#### Exercise objective
Your response is a verbatim copy of the listing, stripped of its images.

#### Given material

__________

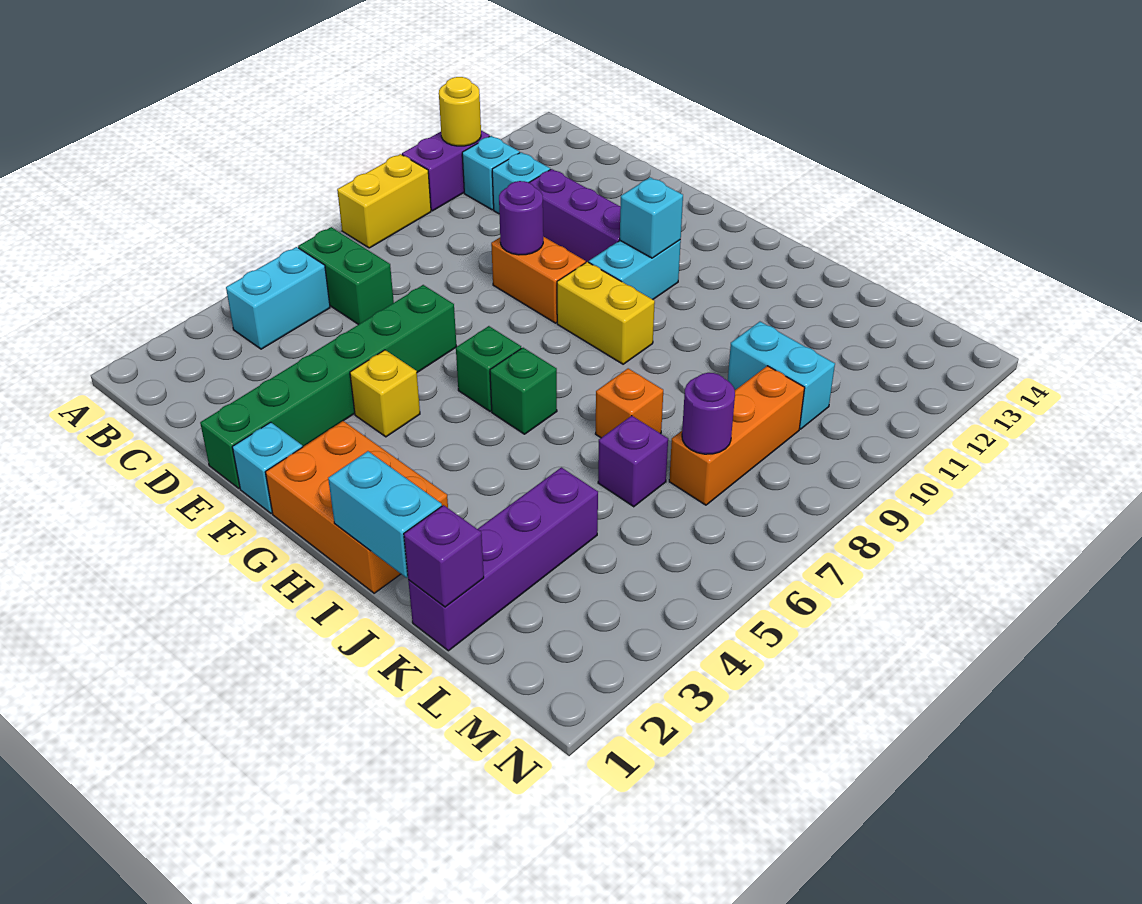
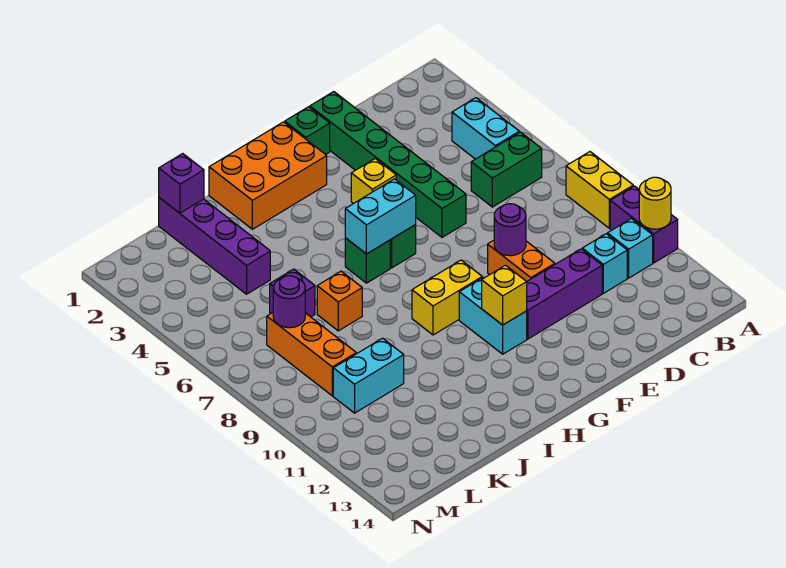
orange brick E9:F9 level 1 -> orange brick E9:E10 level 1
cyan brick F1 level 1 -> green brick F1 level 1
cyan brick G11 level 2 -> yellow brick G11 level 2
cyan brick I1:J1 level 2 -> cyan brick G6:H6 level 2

__________

#### Output of the exercise
orange brick E9:F9 level 1 -> orange brick E9:E10 level 1
cyan brick F1 level 1 -> green brick F1 level 1
cyan brick G11 level 2 -> yellow brick G11 level 2
cyan brick I1:J1 level 2 -> cyan brick G6:H6 level 2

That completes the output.